● **Provided information**

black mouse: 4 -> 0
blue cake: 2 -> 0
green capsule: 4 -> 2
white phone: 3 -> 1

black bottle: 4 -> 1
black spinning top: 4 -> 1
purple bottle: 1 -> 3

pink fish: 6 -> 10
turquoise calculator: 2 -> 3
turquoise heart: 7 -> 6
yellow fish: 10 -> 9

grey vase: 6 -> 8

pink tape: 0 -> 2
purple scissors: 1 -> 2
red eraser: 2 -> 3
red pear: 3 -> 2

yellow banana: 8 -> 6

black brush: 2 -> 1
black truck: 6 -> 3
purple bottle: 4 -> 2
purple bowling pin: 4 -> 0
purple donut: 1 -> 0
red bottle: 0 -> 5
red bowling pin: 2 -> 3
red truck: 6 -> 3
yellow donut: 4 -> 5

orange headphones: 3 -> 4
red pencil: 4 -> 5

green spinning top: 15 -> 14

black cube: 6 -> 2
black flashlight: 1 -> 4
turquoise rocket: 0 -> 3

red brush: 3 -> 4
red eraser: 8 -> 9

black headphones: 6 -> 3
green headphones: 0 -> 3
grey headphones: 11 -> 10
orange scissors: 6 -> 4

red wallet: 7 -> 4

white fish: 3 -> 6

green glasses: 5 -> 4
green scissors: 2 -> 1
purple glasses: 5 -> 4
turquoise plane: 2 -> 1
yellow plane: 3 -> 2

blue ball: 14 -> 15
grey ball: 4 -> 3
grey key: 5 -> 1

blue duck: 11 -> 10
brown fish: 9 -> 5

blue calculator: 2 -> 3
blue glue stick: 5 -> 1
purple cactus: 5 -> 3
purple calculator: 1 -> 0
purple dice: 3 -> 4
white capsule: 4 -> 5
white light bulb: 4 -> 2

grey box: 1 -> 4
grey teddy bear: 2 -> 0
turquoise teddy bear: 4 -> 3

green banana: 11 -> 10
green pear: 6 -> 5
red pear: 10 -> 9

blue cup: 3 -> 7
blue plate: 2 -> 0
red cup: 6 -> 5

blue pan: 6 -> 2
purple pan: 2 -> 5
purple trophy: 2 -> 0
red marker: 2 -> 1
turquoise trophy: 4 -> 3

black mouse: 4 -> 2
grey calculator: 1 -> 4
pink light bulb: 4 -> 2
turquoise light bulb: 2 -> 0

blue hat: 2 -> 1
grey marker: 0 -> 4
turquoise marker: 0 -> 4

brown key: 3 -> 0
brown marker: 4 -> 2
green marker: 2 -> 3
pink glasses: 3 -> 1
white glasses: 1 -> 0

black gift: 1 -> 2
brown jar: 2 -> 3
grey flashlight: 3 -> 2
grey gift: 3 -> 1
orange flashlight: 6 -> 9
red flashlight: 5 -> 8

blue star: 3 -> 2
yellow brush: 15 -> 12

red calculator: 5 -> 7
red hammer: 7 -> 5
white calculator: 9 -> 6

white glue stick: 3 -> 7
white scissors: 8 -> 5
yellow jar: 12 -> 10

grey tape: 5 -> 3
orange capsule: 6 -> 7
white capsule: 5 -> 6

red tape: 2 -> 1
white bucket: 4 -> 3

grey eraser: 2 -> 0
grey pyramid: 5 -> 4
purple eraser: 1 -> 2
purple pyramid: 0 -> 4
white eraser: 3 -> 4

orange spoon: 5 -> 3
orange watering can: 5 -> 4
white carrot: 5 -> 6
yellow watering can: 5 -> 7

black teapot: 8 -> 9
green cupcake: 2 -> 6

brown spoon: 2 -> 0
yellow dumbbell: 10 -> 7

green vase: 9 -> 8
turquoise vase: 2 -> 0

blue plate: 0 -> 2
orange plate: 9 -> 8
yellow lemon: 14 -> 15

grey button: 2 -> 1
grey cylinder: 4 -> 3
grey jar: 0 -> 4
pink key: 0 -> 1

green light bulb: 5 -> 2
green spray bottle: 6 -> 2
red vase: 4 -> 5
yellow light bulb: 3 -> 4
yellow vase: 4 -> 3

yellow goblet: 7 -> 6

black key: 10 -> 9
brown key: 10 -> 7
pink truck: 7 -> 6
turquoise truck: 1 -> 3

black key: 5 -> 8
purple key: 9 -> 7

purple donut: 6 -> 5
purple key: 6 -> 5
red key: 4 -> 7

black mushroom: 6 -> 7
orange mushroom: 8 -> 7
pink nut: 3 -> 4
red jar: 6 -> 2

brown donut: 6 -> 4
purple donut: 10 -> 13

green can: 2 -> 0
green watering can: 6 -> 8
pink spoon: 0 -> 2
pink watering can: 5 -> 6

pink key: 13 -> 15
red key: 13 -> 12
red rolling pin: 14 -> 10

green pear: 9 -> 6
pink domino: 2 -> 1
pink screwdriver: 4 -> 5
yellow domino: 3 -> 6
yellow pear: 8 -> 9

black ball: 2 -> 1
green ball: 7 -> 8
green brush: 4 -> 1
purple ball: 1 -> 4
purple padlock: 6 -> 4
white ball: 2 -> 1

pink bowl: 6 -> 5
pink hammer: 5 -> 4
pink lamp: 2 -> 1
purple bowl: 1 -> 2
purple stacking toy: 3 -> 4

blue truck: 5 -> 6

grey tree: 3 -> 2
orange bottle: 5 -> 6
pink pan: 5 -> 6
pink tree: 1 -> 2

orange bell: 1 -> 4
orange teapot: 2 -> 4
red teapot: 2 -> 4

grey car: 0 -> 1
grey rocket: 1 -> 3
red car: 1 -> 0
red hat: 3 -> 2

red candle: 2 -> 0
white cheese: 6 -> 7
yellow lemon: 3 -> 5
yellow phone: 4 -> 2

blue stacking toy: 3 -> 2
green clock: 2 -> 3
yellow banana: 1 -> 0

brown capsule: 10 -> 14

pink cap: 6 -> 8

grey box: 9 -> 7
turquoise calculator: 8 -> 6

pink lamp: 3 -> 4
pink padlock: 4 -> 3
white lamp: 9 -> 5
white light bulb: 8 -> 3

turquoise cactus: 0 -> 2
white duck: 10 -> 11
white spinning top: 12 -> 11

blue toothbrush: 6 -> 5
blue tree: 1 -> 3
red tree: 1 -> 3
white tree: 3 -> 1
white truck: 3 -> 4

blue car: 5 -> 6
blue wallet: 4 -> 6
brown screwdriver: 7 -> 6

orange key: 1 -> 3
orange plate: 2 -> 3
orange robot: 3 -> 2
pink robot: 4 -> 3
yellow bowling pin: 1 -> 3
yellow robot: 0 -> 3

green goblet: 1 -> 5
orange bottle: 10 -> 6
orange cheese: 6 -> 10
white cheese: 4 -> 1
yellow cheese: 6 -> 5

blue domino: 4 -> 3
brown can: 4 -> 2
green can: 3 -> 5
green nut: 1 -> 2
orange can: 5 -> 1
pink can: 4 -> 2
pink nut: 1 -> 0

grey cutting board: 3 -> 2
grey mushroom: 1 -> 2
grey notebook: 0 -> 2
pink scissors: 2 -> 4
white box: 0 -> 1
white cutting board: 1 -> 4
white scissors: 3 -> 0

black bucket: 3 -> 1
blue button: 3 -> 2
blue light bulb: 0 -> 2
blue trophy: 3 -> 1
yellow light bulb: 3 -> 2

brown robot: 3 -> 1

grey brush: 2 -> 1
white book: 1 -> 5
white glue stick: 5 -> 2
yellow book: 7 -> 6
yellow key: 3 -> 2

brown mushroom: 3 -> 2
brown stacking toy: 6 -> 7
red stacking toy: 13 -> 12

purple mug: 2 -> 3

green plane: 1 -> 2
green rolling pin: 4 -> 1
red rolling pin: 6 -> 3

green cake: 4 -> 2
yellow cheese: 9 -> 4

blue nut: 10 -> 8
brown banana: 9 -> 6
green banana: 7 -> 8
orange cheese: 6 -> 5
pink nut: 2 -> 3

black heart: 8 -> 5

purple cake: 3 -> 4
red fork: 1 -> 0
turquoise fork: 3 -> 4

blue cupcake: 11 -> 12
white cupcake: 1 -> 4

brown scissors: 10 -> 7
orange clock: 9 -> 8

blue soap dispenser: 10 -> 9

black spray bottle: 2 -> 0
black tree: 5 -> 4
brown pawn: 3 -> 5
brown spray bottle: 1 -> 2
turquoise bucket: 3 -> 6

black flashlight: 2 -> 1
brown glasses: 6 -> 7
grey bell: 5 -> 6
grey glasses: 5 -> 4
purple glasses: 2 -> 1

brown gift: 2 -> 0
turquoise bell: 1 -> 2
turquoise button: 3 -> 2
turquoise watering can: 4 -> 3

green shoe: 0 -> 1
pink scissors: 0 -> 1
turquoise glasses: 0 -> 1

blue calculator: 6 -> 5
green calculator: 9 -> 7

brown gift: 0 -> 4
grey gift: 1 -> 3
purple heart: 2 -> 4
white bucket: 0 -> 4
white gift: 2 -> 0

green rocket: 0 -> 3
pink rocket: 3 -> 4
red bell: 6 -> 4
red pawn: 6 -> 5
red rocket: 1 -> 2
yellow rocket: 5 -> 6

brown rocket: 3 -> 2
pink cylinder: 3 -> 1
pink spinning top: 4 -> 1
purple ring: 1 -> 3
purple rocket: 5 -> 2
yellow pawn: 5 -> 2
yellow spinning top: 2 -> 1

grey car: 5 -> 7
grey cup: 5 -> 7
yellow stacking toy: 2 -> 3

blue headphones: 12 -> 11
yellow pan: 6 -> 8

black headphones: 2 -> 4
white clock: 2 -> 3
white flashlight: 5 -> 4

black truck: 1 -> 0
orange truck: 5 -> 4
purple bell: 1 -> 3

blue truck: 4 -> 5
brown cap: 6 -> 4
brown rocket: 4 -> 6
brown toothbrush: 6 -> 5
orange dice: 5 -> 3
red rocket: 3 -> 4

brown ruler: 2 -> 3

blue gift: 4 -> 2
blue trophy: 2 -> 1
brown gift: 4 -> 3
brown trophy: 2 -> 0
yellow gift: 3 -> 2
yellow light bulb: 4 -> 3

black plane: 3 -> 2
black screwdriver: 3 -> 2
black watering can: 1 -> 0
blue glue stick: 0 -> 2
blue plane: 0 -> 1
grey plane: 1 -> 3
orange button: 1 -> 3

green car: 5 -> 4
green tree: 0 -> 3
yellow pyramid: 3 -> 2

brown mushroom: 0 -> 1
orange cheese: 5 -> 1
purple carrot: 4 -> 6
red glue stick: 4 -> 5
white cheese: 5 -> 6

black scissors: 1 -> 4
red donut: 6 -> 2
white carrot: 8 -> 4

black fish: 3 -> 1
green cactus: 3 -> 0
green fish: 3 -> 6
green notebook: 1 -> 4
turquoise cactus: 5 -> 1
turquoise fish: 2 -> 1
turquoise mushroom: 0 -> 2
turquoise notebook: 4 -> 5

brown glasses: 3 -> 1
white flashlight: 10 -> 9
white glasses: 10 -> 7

● **Problem details**
For the word "clock", state how many lines of the entries contain it, with nothing else.

● **Finished task**
3